> _DIRECTIONS_
Copy out the data exactly as it appears, without a single image.

> _RAW DATA_
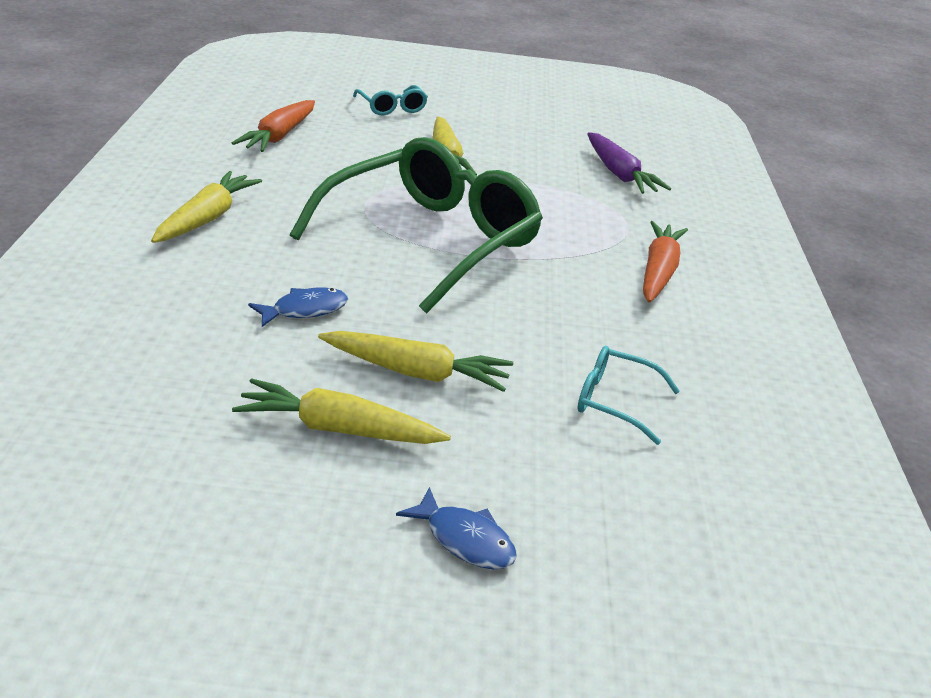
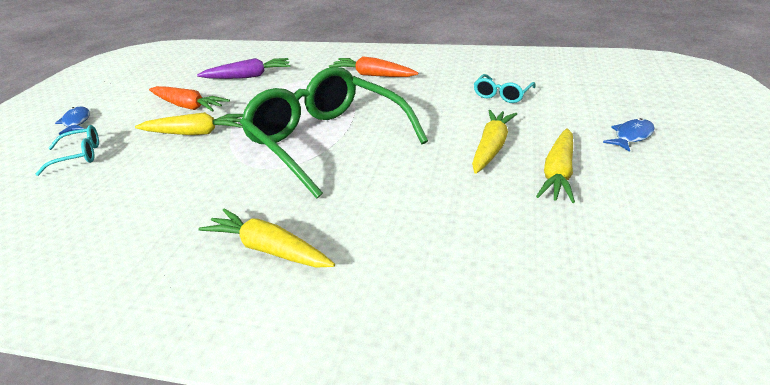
camera: 75 degrees left, 0 degrees up
orange carrot [232,100,315,152] -> orange carrot moved to [149,86,230,112]
blue fish [248,287,348,327] -> blue fish moved to [55,107,90,135]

> _THE COMPLETED TASK_
camera: 75 degrees left, 0 degrees up
orange carrot [232,100,315,152] -> orange carrot moved to [149,86,230,112]
blue fish [248,287,348,327] -> blue fish moved to [55,107,90,135]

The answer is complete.